#### TASK OBJECTIVE
Each line of the records below needs repeating exactly. Skip the pictures.

Collected data entries
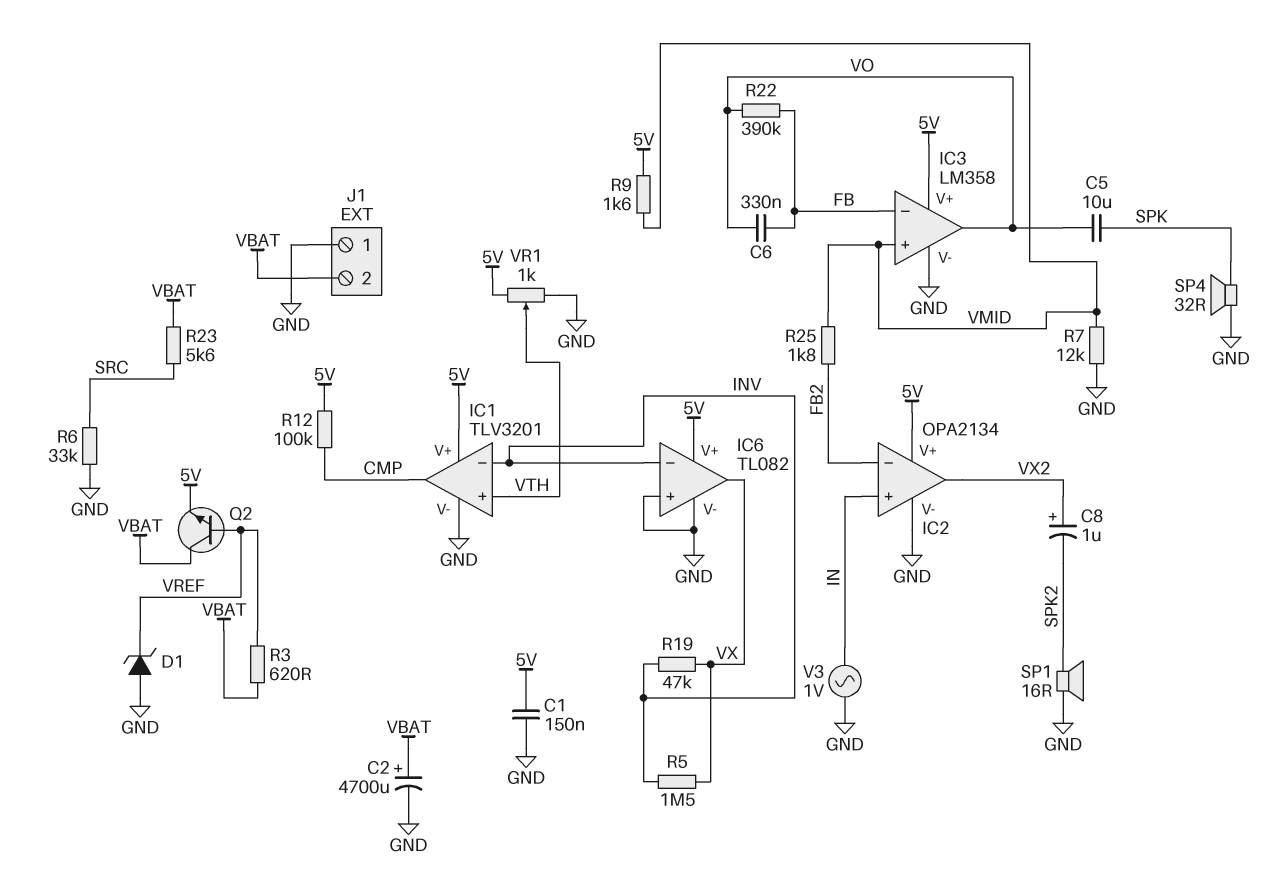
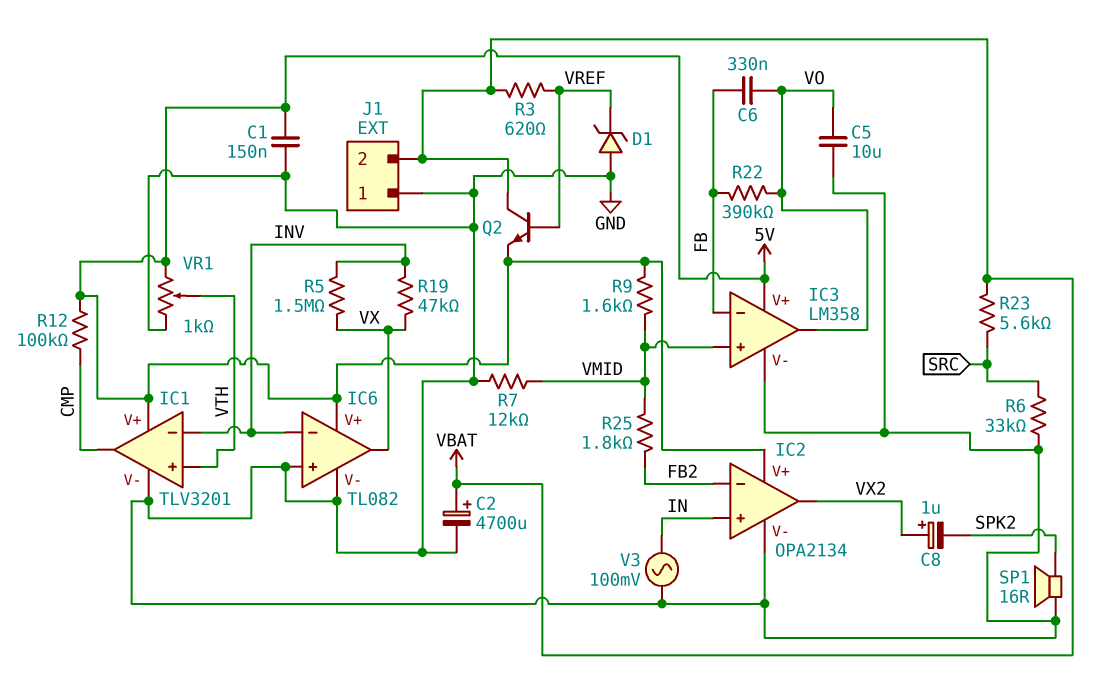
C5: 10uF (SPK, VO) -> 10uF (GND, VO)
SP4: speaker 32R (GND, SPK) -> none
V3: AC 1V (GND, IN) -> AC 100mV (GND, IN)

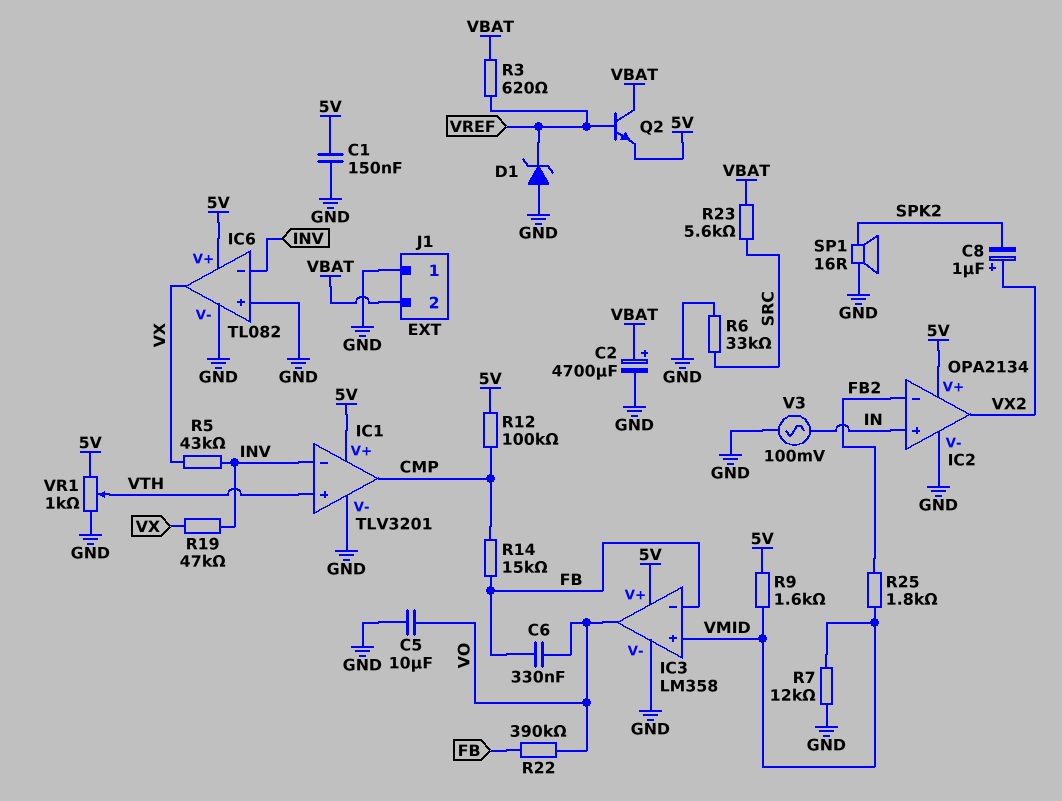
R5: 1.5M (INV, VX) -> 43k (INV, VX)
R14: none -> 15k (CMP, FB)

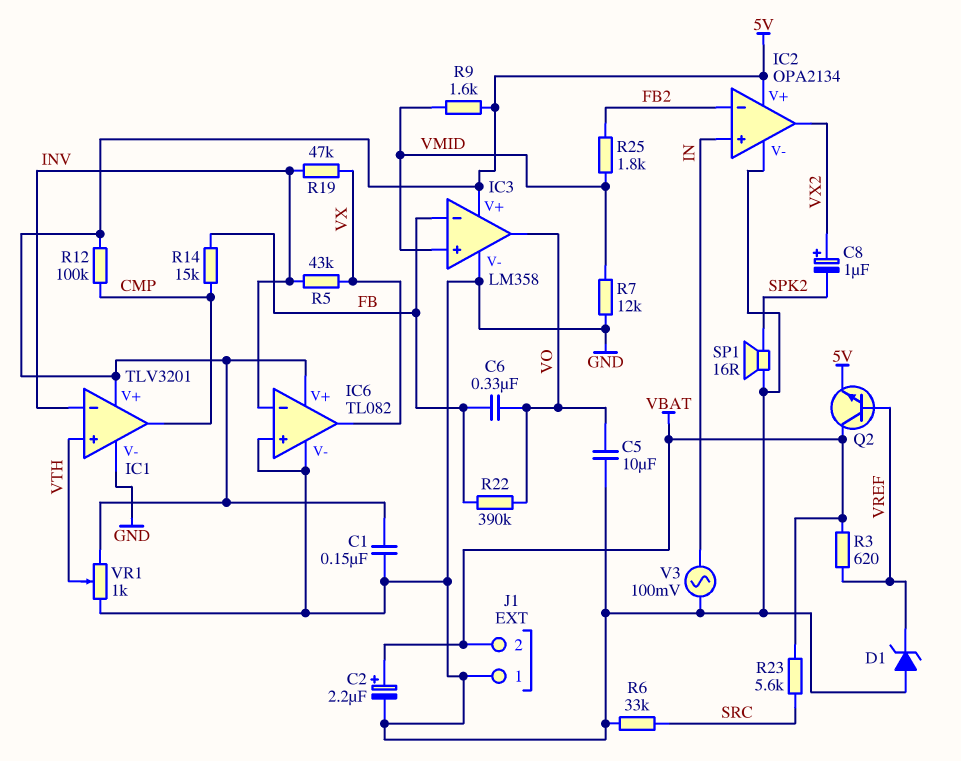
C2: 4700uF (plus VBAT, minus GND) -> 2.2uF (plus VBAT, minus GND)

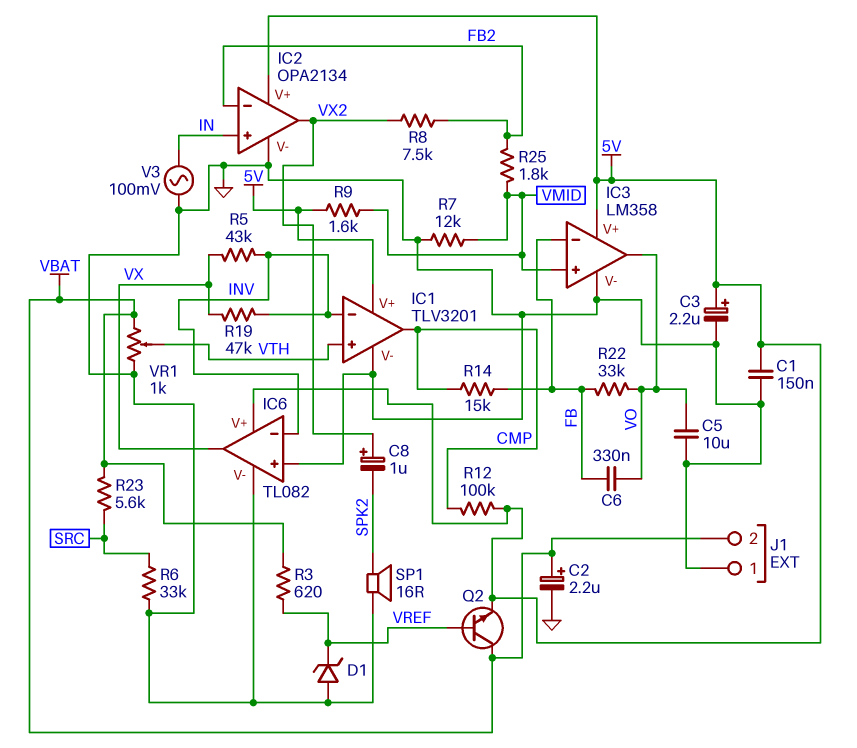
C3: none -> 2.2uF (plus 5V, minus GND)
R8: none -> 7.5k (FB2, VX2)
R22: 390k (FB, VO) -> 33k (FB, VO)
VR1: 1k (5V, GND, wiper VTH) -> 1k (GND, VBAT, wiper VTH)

#### OUTPUT OF THE EXERCISE
C5: 10uF (SPK, VO) -> 10uF (GND, VO)
SP4: speaker 32R (GND, SPK) -> none
V3: AC 1V (GND, IN) -> AC 100mV (GND, IN)

R5: 1.5M (INV, VX) -> 43k (INV, VX)
R14: none -> 15k (CMP, FB)

C2: 4700uF (plus VBAT, minus GND) -> 2.2uF (plus VBAT, minus GND)

C3: none -> 2.2uF (plus 5V, minus GND)
R8: none -> 7.5k (FB2, VX2)
R22: 390k (FB, VO) -> 33k (FB, VO)
VR1: 1k (5V, GND, wiper VTH) -> 1k (GND, VBAT, wiper VTH)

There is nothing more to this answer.